══ EXERCISE INPUT ══

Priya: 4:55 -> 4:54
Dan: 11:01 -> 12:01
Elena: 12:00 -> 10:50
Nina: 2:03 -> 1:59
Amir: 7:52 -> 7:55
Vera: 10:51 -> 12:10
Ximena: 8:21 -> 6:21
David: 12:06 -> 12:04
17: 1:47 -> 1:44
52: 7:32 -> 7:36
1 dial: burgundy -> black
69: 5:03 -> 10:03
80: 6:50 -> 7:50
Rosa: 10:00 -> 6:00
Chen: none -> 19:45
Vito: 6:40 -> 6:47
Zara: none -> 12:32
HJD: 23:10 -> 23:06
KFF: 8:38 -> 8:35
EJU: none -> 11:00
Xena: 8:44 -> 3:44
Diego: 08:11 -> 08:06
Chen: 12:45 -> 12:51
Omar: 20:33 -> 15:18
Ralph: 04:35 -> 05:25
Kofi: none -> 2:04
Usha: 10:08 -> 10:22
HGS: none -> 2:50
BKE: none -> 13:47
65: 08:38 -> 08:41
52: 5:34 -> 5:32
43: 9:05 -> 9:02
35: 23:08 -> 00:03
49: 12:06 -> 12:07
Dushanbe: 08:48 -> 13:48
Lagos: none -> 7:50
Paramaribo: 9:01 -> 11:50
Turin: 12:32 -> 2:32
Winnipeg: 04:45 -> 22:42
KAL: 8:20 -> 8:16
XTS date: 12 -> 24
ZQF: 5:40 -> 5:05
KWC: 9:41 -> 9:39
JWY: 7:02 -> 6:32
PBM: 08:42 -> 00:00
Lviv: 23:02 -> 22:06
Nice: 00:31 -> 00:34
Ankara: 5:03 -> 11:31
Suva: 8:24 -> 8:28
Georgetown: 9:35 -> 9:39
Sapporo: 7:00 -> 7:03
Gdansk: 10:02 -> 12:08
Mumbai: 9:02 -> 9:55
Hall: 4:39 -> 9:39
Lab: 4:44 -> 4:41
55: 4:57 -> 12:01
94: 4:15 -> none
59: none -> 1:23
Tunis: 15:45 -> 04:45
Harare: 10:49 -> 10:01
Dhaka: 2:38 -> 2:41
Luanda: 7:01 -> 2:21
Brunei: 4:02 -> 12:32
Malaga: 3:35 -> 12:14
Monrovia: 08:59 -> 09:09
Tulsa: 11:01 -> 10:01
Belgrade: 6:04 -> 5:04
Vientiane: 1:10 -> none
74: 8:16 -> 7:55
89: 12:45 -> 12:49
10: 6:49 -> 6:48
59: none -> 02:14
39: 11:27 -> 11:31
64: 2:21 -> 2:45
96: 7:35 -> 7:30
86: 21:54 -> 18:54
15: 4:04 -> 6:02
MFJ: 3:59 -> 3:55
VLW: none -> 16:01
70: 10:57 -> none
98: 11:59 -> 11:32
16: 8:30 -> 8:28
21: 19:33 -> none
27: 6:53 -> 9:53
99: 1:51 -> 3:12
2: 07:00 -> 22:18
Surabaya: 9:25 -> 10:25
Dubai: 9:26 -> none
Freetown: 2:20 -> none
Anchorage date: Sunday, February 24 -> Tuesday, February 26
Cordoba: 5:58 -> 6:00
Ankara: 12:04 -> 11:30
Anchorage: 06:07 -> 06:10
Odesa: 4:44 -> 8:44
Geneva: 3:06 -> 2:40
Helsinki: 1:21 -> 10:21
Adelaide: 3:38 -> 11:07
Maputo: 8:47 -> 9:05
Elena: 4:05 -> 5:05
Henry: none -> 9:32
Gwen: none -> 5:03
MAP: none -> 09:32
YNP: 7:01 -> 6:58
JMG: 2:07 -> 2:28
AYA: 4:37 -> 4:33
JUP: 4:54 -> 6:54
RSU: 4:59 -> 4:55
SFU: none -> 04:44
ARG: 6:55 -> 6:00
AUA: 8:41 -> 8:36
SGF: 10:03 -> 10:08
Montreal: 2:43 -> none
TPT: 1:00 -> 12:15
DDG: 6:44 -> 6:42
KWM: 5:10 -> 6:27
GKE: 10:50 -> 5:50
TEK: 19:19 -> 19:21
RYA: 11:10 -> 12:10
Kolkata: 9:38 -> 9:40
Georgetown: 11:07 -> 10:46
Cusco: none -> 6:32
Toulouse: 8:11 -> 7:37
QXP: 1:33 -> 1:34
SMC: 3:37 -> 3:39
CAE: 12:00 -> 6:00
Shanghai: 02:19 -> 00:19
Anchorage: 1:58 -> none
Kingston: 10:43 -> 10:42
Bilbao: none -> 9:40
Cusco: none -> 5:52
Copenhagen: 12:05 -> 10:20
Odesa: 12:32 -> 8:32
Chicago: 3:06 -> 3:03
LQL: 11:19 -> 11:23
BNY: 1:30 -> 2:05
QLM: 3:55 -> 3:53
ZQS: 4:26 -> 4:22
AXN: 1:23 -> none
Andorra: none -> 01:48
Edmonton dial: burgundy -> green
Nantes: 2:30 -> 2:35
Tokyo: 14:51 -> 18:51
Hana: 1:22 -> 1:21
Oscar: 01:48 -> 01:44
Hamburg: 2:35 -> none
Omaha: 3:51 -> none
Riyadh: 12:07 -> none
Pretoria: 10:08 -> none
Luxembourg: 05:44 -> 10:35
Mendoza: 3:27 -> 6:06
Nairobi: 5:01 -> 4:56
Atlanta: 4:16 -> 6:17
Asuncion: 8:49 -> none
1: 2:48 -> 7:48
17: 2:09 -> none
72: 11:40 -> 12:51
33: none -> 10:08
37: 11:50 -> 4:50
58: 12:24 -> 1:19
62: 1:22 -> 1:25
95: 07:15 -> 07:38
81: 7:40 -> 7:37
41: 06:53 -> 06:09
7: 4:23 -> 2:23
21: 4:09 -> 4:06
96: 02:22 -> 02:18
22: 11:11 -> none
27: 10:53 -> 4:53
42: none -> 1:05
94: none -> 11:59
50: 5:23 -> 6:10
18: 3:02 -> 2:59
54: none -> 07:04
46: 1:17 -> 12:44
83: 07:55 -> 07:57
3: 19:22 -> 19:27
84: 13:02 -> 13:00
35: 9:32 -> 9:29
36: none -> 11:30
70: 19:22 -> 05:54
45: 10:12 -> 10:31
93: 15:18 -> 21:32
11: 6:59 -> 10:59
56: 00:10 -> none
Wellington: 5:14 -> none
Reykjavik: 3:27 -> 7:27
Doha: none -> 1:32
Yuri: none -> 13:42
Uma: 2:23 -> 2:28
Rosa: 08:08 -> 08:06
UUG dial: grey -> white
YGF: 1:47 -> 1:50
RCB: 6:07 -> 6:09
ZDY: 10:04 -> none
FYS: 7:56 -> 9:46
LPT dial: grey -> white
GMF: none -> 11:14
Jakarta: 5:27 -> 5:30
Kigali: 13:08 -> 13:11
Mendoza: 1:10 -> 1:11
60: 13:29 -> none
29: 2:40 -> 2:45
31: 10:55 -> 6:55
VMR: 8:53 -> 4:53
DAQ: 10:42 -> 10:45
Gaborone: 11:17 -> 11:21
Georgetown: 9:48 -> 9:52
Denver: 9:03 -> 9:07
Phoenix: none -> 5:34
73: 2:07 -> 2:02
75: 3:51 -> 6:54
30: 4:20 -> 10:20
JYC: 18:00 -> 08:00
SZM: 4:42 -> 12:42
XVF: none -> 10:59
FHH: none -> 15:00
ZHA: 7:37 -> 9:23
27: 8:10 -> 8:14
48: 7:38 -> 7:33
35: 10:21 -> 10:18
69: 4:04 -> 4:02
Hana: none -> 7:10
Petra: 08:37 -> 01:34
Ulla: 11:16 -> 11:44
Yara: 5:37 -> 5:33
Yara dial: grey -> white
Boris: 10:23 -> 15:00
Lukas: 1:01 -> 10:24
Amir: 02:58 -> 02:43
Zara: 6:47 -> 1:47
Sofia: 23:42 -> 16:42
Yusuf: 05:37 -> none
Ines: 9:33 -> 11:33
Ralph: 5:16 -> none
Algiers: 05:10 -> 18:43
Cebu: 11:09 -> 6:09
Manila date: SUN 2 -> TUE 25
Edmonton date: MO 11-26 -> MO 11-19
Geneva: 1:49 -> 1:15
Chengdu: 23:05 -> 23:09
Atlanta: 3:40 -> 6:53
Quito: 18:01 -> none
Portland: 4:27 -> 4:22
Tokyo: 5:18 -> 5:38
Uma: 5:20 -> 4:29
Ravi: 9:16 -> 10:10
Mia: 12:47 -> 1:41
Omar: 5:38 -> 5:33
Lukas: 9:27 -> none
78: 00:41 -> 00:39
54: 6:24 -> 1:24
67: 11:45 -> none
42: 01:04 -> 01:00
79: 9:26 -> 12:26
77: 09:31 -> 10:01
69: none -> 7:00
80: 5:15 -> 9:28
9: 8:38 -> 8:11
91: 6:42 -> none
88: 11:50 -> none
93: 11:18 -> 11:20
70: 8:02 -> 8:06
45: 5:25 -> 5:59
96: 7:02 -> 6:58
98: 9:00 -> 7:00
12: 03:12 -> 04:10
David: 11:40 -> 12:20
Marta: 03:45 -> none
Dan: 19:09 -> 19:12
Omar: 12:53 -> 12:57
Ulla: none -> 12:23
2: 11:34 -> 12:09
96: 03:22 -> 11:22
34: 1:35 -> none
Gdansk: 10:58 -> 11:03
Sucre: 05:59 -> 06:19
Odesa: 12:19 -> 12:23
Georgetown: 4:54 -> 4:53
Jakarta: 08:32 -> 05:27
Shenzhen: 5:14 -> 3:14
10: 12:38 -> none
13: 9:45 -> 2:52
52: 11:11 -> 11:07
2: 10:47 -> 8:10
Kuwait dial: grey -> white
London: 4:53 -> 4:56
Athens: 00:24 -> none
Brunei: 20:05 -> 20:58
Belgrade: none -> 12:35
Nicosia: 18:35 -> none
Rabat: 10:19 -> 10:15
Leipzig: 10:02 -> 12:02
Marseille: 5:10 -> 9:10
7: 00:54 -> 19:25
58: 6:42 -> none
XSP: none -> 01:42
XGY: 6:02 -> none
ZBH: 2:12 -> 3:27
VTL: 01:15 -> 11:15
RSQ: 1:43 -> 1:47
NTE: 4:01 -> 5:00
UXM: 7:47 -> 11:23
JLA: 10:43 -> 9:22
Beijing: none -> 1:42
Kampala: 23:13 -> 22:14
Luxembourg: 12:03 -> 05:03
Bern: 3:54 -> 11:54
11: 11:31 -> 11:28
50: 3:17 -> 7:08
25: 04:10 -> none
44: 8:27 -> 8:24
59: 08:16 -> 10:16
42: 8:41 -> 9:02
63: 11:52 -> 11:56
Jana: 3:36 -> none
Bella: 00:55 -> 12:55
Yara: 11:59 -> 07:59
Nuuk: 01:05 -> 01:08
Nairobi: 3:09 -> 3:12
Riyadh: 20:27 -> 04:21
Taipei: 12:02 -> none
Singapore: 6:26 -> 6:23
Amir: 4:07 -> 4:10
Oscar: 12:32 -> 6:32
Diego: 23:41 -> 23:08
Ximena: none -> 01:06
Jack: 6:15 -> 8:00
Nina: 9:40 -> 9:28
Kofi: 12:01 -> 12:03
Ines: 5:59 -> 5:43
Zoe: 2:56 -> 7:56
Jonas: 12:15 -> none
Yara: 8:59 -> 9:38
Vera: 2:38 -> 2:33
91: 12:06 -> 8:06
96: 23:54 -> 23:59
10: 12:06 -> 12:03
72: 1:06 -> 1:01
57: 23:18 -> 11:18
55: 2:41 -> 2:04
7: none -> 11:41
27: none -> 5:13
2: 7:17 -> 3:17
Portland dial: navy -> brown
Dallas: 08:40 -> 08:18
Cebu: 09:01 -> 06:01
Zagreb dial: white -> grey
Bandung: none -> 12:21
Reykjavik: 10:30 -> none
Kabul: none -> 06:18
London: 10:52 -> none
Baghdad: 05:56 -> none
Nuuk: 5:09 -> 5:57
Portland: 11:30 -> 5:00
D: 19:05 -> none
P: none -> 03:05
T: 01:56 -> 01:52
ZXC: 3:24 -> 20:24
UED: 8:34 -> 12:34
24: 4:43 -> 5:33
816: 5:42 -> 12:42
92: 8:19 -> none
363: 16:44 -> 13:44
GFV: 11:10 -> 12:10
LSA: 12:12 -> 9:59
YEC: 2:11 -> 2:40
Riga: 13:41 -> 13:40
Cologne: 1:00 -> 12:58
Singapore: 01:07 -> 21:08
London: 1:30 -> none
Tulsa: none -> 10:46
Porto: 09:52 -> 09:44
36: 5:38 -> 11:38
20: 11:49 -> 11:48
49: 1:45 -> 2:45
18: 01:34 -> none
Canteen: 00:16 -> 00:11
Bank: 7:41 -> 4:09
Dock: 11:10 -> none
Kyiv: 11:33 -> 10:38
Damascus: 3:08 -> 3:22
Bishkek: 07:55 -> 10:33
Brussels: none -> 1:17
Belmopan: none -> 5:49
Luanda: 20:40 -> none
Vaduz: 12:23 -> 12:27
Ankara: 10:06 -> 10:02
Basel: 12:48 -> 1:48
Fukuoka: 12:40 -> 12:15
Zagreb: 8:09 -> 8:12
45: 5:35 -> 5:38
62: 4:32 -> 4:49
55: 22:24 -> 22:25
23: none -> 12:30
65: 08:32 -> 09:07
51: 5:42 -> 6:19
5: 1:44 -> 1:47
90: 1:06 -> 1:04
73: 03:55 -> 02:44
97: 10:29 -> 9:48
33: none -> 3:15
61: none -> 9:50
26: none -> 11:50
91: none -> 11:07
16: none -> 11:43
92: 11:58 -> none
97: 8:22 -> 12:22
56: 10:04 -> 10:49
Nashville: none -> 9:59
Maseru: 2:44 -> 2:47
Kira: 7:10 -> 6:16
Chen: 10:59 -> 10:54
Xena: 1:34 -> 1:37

═══

_REQUIRED WORK_
Edit the listing from its first line up to and including the line with "Dhaka: 2:38 -> 2:41": replace "burgundy" with "maroon" and give those lines again with everything else unchanged.

_CORRECT RESULT_
Priya: 4:55 -> 4:54
Dan: 11:01 -> 12:01
Elena: 12:00 -> 10:50
Nina: 2:03 -> 1:59
Amir: 7:52 -> 7:55
Vera: 10:51 -> 12:10
Ximena: 8:21 -> 6:21
David: 12:06 -> 12:04
17: 1:47 -> 1:44
52: 7:32 -> 7:36
1 dial: maroon -> black
69: 5:03 -> 10:03
80: 6:50 -> 7:50
Rosa: 10:00 -> 6:00
Chen: none -> 19:45
Vito: 6:40 -> 6:47
Zara: none -> 12:32
HJD: 23:10 -> 23:06
KFF: 8:38 -> 8:35
EJU: none -> 11:00
Xena: 8:44 -> 3:44
Diego: 08:11 -> 08:06
Chen: 12:45 -> 12:51
Omar: 20:33 -> 15:18
Ralph: 04:35 -> 05:25
Kofi: none -> 2:04
Usha: 10:08 -> 10:22
HGS: none -> 2:50
BKE: none -> 13:47
65: 08:38 -> 08:41
52: 5:34 -> 5:32
43: 9:05 -> 9:02
35: 23:08 -> 00:03
49: 12:06 -> 12:07
Dushanbe: 08:48 -> 13:48
Lagos: none -> 7:50
Paramaribo: 9:01 -> 11:50
Turin: 12:32 -> 2:32
Winnipeg: 04:45 -> 22:42
KAL: 8:20 -> 8:16
XTS date: 12 -> 24
ZQF: 5:40 -> 5:05
KWC: 9:41 -> 9:39
JWY: 7:02 -> 6:32
PBM: 08:42 -> 00:00
Lviv: 23:02 -> 22:06
Nice: 00:31 -> 00:34
Ankara: 5:03 -> 11:31
Suva: 8:24 -> 8:28
Georgetown: 9:35 -> 9:39
Sapporo: 7:00 -> 7:03
Gdansk: 10:02 -> 12:08
Mumbai: 9:02 -> 9:55
Hall: 4:39 -> 9:39
Lab: 4:44 -> 4:41
55: 4:57 -> 12:01
94: 4:15 -> none
59: none -> 1:23
Tunis: 15:45 -> 04:45
Harare: 10:49 -> 10:01
Dhaka: 2:38 -> 2:41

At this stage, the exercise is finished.